** WRITTEN INSTRUCTION **
Pick out each line in the rows below that contains the string "shortInstrumentName".

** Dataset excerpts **
** Begin **
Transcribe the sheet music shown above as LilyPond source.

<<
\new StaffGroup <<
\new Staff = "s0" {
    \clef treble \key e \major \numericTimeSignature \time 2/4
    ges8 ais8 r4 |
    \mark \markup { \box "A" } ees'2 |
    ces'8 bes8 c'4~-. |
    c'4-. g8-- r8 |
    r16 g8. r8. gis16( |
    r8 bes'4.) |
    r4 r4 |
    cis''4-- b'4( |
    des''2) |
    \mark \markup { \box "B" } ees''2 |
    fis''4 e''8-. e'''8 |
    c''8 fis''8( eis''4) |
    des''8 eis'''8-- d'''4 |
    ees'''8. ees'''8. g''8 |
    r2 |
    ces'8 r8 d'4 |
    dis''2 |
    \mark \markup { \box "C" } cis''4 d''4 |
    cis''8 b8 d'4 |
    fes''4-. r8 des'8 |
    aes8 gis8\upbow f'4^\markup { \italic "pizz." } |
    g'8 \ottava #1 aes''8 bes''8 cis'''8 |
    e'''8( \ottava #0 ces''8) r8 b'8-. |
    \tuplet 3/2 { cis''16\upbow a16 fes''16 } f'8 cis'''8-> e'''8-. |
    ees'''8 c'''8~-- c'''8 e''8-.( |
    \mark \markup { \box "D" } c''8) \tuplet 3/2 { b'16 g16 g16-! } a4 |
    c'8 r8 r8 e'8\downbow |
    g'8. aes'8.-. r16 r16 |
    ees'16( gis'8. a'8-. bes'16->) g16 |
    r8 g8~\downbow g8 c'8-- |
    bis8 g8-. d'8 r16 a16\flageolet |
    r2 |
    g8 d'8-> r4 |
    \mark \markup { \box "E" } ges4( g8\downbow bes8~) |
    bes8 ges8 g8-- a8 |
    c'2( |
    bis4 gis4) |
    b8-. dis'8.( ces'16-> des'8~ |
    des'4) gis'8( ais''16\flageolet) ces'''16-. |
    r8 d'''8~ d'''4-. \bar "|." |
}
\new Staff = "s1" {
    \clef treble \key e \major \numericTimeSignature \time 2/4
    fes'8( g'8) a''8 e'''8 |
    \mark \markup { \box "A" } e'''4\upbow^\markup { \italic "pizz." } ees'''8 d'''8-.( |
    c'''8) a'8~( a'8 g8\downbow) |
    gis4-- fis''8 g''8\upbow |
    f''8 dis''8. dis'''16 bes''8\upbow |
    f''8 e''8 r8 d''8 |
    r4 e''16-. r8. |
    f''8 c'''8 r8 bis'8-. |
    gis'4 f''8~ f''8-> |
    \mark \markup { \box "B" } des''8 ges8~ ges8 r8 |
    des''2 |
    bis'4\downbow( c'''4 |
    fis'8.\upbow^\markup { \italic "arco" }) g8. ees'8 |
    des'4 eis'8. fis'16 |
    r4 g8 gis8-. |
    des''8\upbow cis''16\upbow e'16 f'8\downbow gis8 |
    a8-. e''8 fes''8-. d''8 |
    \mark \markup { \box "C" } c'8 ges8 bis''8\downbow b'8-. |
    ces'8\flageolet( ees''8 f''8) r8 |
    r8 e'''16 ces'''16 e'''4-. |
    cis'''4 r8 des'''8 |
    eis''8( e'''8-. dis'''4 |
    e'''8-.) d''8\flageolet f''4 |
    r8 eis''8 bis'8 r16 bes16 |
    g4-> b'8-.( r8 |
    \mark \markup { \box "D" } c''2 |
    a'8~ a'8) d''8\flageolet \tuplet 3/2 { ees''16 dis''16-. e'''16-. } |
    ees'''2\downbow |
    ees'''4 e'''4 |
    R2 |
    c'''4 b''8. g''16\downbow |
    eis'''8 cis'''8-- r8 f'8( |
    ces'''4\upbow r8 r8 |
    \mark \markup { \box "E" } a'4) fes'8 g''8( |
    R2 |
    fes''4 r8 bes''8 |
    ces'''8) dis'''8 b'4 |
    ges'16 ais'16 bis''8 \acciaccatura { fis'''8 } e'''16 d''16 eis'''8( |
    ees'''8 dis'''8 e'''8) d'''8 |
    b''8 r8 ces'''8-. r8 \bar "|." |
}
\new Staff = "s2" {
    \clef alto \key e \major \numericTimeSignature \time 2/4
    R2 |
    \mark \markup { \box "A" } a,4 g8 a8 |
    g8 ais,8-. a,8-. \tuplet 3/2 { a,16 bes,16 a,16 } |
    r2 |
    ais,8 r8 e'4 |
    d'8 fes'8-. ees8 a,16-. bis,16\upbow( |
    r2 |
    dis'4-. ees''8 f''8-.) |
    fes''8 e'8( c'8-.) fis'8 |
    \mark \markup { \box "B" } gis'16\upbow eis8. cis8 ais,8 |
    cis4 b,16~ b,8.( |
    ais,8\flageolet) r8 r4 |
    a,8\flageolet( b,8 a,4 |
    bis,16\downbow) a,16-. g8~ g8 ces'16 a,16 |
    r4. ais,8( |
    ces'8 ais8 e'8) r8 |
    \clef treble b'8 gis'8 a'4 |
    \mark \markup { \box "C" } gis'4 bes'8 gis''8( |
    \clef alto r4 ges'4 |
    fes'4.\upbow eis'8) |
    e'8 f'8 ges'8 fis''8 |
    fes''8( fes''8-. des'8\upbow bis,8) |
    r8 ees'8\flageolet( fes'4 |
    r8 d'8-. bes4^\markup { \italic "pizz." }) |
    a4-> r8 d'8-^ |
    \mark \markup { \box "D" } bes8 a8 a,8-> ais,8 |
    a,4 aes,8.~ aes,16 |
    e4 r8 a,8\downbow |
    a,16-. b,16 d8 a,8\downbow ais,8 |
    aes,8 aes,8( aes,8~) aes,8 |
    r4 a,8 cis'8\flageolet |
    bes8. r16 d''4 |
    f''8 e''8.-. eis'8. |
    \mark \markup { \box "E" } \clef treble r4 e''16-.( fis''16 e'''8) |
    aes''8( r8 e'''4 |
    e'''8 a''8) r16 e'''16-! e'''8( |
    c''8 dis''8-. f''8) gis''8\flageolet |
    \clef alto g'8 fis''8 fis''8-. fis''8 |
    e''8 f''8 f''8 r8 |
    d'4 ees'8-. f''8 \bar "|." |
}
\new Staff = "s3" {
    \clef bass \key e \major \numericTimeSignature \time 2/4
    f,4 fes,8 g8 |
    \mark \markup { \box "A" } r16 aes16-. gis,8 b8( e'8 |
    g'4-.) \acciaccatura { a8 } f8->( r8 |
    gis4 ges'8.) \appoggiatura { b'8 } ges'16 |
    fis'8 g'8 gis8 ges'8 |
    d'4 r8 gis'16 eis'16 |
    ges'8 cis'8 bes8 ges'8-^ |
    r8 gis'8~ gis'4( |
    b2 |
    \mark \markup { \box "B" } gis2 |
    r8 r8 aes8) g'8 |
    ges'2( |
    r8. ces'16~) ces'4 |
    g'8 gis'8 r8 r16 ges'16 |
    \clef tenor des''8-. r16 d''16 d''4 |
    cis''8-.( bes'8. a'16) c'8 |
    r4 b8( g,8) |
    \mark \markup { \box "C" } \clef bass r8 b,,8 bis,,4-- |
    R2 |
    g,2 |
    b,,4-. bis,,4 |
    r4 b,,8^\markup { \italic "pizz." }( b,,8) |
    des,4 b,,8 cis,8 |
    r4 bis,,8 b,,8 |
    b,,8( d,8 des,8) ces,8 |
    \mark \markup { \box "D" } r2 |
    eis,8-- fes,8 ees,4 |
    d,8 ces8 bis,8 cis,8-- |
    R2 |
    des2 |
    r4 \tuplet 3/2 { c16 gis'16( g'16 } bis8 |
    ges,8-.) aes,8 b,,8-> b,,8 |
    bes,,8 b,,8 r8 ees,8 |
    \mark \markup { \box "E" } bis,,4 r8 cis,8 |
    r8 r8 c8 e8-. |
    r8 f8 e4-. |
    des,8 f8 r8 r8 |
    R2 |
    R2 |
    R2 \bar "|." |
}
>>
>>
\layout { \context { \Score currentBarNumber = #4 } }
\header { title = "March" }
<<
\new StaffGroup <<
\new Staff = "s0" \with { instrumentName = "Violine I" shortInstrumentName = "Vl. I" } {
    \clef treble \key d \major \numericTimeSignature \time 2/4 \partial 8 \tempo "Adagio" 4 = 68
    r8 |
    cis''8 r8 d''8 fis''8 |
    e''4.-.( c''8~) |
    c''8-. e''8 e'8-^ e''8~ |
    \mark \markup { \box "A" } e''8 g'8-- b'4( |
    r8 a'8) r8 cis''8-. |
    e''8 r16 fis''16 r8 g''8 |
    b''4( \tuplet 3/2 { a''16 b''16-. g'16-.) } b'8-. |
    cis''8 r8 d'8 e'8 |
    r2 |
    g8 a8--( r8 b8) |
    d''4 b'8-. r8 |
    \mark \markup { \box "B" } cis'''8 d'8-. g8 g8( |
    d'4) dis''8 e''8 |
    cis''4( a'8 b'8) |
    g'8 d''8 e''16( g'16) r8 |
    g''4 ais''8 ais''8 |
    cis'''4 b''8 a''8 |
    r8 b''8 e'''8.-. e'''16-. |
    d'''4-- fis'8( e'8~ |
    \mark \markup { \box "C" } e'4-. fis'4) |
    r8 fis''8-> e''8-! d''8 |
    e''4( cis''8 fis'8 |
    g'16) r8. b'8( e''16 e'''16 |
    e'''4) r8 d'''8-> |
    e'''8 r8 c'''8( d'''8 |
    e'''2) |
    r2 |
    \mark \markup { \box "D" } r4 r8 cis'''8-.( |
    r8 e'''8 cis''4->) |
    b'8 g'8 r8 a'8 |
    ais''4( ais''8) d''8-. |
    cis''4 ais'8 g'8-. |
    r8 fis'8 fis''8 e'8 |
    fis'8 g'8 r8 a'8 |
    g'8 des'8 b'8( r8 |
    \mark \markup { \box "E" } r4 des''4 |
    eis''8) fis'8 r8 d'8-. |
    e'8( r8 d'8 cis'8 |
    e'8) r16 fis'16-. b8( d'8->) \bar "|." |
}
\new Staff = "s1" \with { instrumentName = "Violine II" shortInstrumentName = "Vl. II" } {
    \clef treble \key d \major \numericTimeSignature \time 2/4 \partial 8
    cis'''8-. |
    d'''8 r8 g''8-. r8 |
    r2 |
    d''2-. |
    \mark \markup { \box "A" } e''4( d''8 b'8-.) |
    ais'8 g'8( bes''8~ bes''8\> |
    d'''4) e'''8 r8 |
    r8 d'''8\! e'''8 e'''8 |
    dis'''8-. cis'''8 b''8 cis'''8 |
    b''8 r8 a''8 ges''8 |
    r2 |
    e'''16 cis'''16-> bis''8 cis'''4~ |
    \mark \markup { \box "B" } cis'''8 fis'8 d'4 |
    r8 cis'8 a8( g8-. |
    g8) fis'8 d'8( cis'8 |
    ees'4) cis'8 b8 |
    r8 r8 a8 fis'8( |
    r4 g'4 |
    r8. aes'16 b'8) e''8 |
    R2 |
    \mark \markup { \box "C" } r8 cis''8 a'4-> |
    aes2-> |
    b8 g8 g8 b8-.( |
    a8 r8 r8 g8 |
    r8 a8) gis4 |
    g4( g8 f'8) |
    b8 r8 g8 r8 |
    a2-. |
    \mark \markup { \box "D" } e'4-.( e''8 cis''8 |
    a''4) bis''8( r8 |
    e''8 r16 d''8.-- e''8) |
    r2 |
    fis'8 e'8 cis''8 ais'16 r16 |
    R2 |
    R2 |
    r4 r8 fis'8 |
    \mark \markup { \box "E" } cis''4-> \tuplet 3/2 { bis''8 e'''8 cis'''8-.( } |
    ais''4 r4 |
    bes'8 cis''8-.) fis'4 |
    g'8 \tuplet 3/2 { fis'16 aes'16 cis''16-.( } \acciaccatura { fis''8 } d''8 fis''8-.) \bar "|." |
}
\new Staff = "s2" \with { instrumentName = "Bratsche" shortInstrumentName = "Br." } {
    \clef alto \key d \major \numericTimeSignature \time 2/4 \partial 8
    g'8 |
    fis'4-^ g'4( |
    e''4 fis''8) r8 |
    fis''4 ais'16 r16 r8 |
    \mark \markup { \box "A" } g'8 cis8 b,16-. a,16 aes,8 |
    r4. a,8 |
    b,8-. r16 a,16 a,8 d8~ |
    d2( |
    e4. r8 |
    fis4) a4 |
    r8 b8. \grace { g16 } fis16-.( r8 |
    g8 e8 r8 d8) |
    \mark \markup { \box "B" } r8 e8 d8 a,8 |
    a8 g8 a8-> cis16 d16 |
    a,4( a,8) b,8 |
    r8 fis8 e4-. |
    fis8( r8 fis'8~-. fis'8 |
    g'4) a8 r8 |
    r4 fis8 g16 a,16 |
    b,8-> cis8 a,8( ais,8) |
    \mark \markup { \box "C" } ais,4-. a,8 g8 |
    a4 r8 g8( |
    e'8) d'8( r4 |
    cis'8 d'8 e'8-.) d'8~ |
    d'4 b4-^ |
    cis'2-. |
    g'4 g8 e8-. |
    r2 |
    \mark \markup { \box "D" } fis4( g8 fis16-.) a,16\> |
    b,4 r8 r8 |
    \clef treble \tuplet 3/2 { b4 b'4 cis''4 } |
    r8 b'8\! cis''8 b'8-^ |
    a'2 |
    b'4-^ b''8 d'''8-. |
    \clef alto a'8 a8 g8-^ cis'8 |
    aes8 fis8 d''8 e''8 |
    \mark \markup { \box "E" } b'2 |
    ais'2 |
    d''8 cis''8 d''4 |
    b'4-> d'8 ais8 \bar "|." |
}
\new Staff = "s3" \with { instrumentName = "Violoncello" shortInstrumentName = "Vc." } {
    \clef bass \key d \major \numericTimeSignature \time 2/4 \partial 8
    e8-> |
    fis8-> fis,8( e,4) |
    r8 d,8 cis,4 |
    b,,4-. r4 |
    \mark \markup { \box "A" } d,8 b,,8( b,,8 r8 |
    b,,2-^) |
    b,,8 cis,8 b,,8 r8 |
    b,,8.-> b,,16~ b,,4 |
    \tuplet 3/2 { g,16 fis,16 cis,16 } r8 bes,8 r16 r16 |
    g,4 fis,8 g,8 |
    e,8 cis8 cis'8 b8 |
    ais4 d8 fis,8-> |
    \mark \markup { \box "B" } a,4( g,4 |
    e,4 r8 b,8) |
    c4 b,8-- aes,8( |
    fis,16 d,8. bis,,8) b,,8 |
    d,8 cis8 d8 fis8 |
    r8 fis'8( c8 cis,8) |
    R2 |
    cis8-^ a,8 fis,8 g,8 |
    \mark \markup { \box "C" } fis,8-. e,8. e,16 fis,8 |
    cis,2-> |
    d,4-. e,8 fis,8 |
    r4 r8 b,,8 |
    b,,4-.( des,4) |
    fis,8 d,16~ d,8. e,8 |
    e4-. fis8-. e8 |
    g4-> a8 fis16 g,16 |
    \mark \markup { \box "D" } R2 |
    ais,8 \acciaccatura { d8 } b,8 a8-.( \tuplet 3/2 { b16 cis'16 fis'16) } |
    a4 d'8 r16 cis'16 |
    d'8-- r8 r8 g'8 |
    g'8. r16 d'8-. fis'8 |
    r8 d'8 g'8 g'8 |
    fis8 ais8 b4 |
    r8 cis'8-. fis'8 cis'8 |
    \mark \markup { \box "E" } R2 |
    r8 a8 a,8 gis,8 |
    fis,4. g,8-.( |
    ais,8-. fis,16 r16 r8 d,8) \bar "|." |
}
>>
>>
** End **
** SOLUTION FOR THIS TASK **
\new Staff = "s0" \with { instrumentName = "Violine I" shortInstrumentName = "Vl. I" } {
\new Staff = "s1" \with { instrumentName = "Violine II" shortInstrumentName = "Vl. II" } {
\new Staff = "s2" \with { instrumentName = "Bratsche" shortInstrumentName = "Br." } {
\new Staff = "s3" \with { instrumentName = "Violoncello" shortInstrumentName = "Vc." } {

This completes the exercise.